**To do**
The answer must consist only of the lines from the line with "turquoise mevelox |" to the line with "red nukegik |", both included, exactly as they stand below.

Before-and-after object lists

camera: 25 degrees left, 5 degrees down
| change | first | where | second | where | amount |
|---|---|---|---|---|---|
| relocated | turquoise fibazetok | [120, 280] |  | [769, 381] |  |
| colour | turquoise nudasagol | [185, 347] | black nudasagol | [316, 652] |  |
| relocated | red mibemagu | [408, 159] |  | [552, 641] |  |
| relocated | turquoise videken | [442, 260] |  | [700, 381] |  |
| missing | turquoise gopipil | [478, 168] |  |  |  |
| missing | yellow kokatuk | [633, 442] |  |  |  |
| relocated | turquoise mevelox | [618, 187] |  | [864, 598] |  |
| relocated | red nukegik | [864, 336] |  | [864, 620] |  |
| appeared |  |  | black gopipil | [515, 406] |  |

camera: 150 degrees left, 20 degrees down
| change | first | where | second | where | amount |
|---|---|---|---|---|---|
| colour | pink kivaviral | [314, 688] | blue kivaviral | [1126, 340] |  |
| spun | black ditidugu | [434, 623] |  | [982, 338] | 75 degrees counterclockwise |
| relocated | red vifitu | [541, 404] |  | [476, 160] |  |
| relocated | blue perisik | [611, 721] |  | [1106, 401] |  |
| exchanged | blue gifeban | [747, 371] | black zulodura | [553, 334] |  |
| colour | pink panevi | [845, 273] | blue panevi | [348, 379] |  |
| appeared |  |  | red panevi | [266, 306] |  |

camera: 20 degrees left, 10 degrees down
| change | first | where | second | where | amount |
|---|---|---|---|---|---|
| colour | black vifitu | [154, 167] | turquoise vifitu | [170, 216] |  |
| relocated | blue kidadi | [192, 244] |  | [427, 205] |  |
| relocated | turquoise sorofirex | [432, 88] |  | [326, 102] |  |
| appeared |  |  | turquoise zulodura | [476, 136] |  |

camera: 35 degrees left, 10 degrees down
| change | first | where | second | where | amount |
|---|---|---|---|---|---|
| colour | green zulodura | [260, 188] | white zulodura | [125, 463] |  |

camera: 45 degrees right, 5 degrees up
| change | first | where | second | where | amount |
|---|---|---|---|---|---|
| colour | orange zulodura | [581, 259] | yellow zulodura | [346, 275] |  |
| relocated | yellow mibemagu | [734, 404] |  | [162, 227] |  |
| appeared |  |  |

**Written answer**
| relocated | turquoise mevelox | [618, 187] |  | [864, 598] |  |
| relocated | red nukegik | [864, 336] |  | [864, 620] |  |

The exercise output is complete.